Data records:

+++++

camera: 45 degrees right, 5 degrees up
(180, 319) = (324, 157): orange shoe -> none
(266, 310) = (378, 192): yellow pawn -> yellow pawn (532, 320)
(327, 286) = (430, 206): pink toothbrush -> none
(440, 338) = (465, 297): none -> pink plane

+++++

Task to complete: Take the entries and print them exactly. Keep every line.

Written solution:
camera: 45 degrees right, 5 degrees up
(180, 319) = (324, 157): orange shoe -> none
(266, 310) = (378, 192): yellow pawn -> yellow pawn (532, 320)
(327, 286) = (430, 206): pink toothbrush -> none
(440, 338) = (465, 297): none -> pink plane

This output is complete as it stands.